* Exercise description *
All records below are to be set down precisely as written, excluding pictures.

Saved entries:
╭──
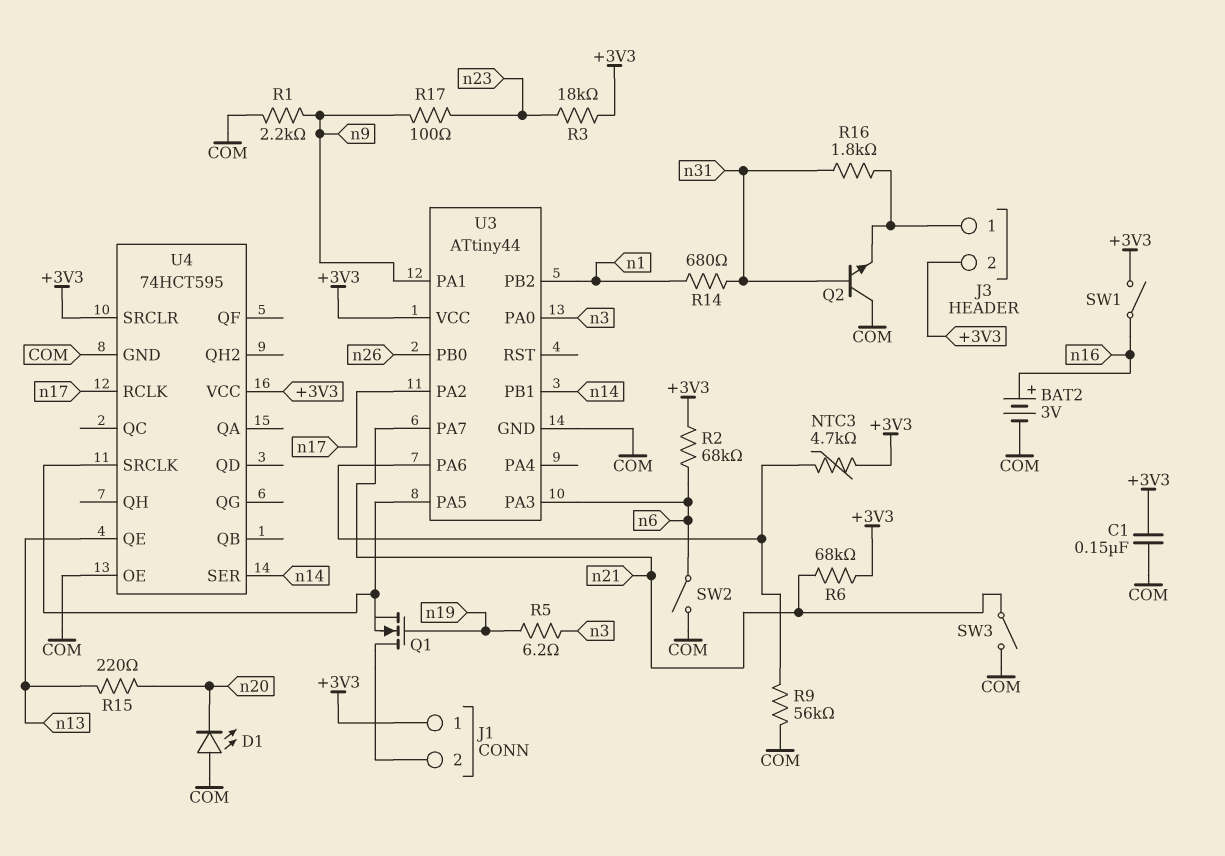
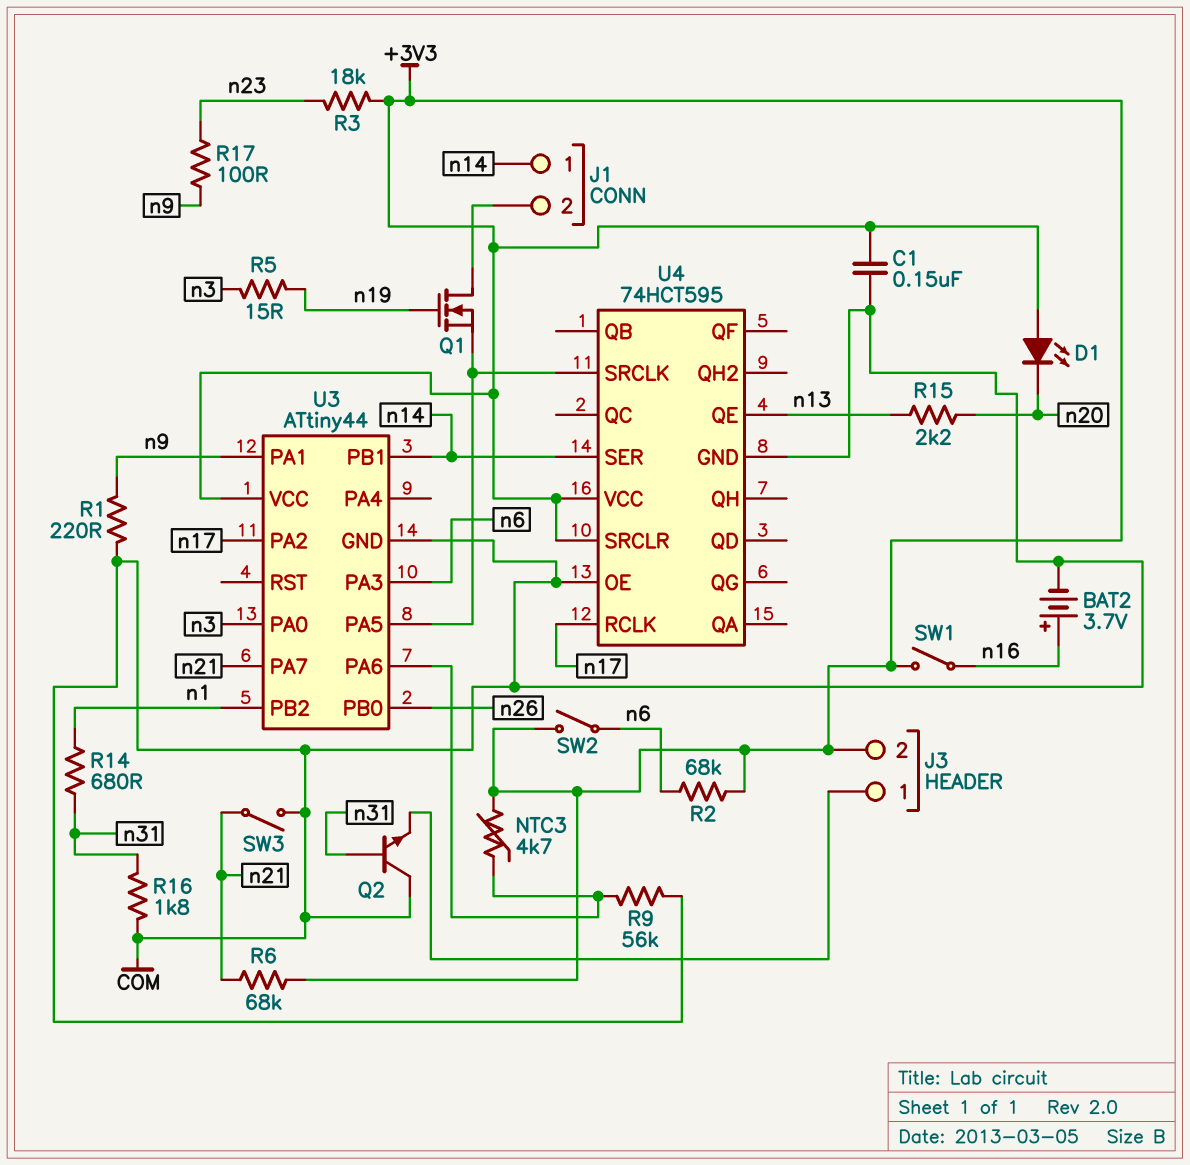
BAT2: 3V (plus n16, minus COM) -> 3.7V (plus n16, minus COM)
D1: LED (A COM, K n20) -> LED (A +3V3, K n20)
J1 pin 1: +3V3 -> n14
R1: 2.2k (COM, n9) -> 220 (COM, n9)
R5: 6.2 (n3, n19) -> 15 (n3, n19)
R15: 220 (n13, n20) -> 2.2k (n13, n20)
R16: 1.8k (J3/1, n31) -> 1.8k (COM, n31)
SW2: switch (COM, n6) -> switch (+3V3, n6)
╰──
* Problem solution *
BAT2: 3V (plus n16, minus COM) -> 3.7V (plus n16, minus COM)
D1: LED (A COM, K n20) -> LED (A +3V3, K n20)
J1 pin 1: +3V3 -> n14
R1: 2.2k (COM, n9) -> 220 (COM, n9)
R5: 6.2 (n3, n19) -> 15 (n3, n19)
R15: 220 (n13, n20) -> 2.2k (n13, n20)
R16: 1.8k (J3/1, n31) -> 1.8k (COM, n31)
SW2: switch (COM, n6) -> switch (+3V3, n6)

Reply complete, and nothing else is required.